What to produce
In the listing below, locate the line containing "building: none -> [138,167,172,217]" and copy it and every line after it through the end, exactly as written, leaving out any pictures.

━━━━━ Listed records

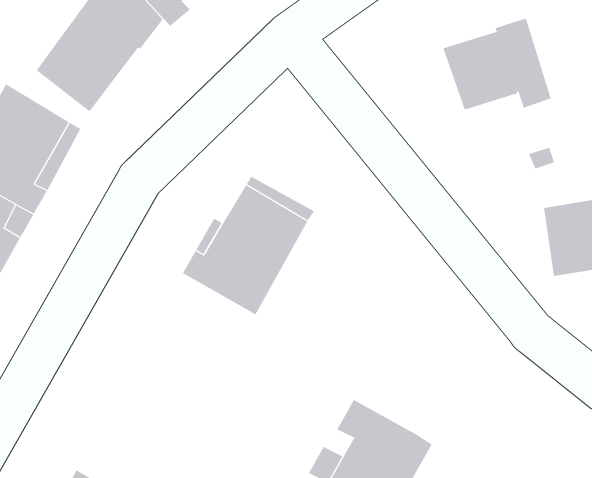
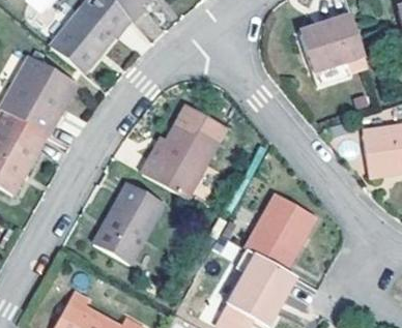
building: none -> [92,182,163,263]
building: none -> [246,193,316,271]

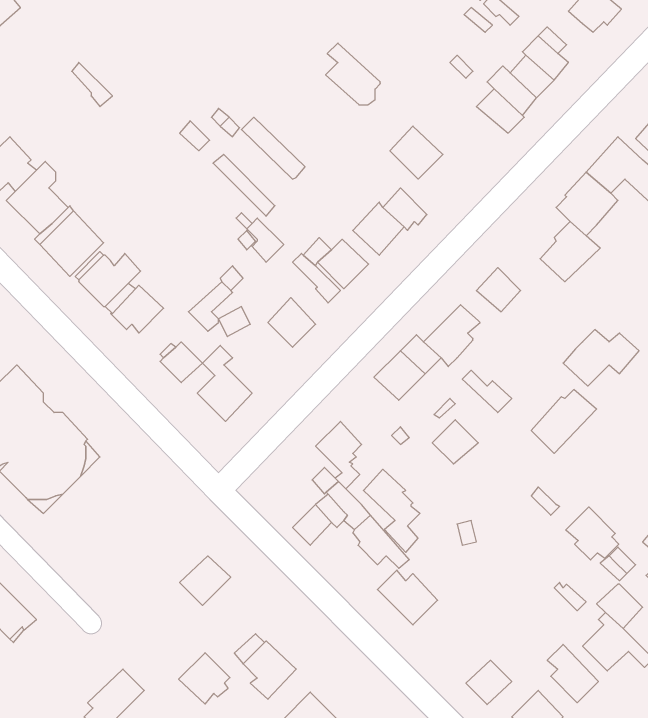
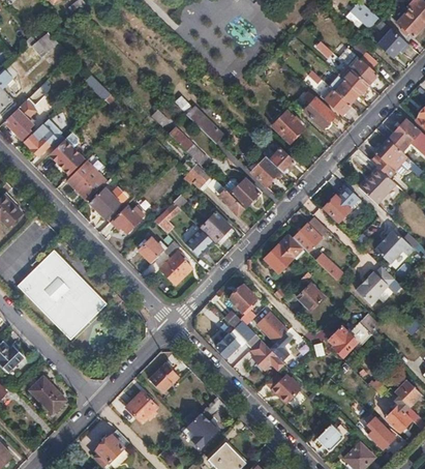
building: [326,43,380,105] -> [303,93,335,129]
building: none -> [185,228,214,257]
building: [566,507,619,560] -> [329,326,360,357]
building: [179,653,230,704] -> [127,392,157,422]

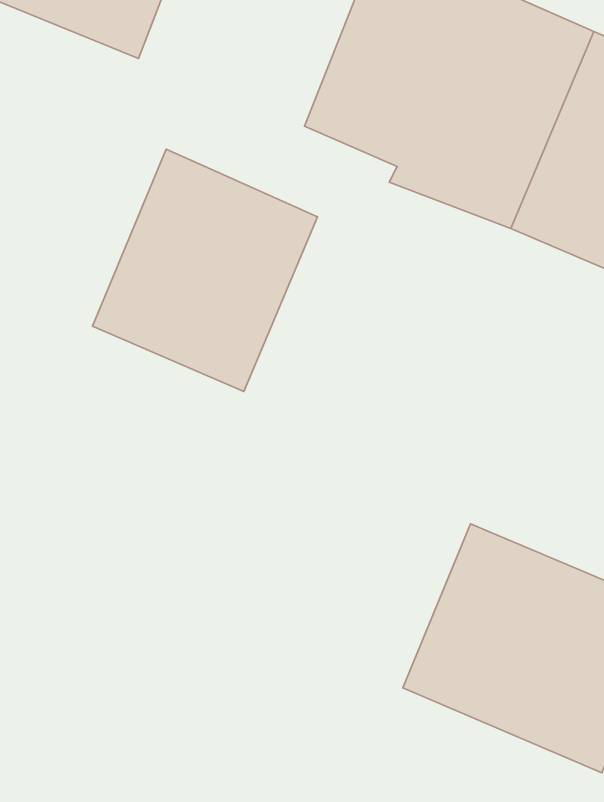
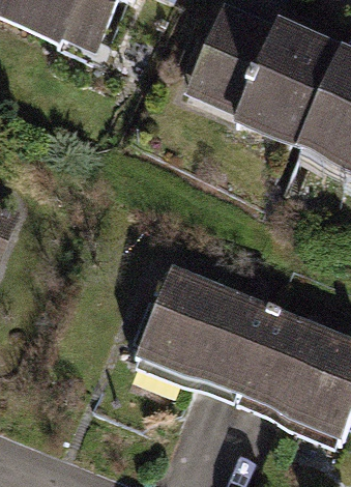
building: [92,149,317,391] -> none
building: none -> [135,265,273,395]

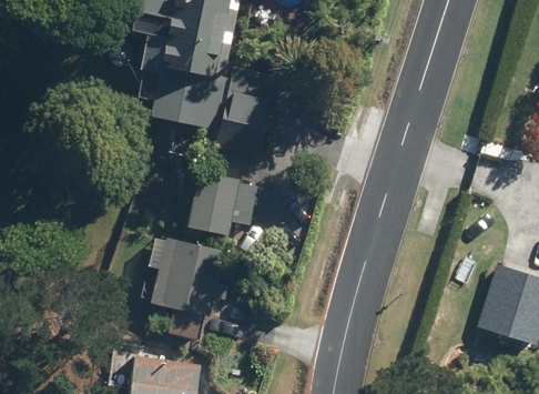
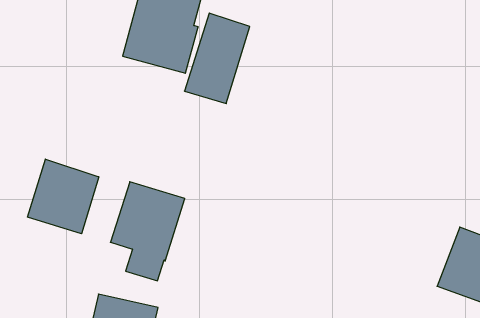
building: [185,172,236,233] -> none
building: none -> [27,159,99,234]

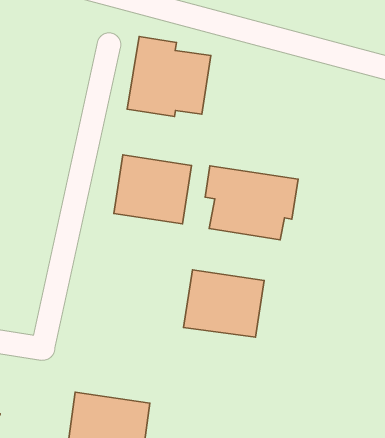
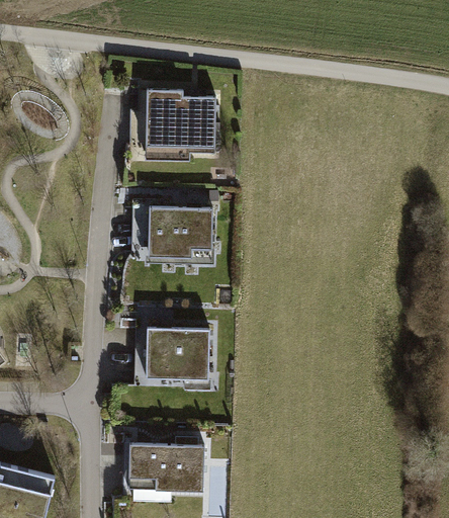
building: [205,166,298,240] -> none
building: [184,270,264,337] -> [141,326,213,383]

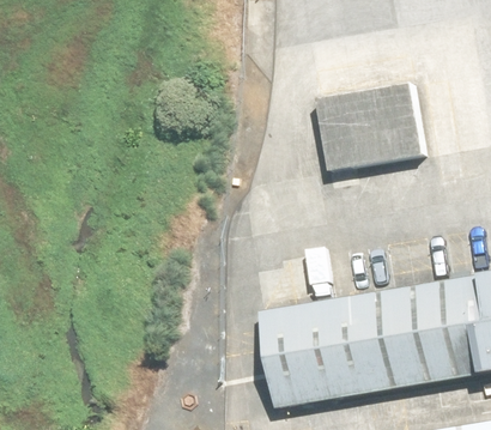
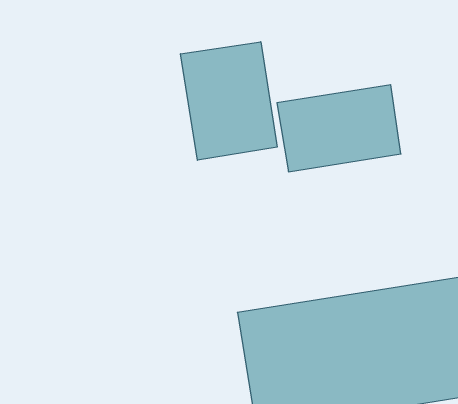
building: none -> [181,42,277,160]

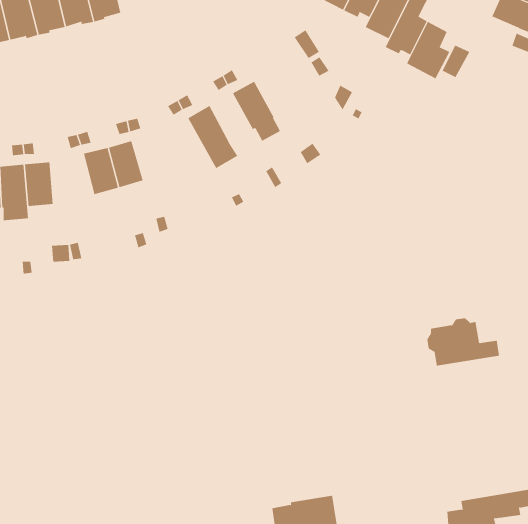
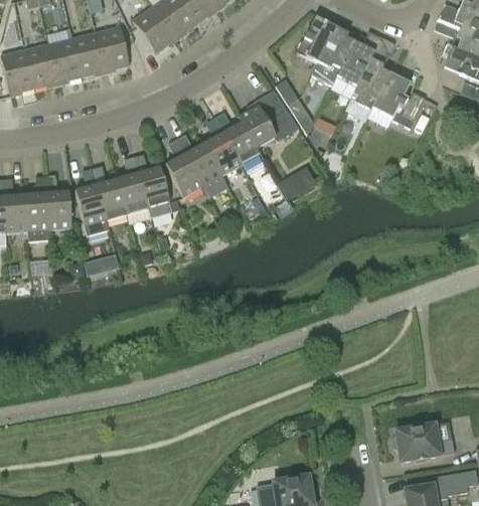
building: none -> [238,90,286,154]
building: none -> [204,133,241,175]
building: none -> [165,154,209,197]
building: none -> [138,167,172,217]
building: none -> [74,184,106,225]
building: [427,318,500,366] -> [392,420,455,462]

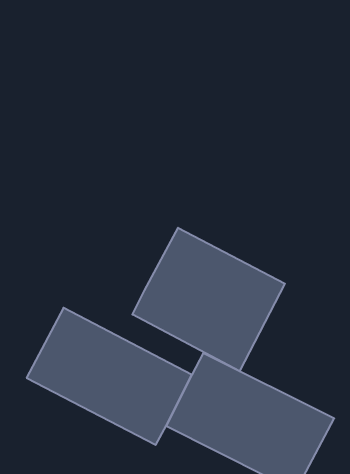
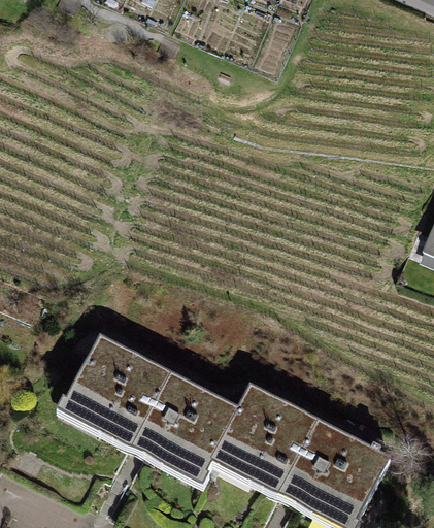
building: [132,228,285,371] -> none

━━━━━━━━━━

Exercise result
building: none -> [138,167,172,217]
building: none -> [74,184,106,225]
building: [427,318,500,366] -> [392,420,455,462]

building: [132,228,285,371] -> none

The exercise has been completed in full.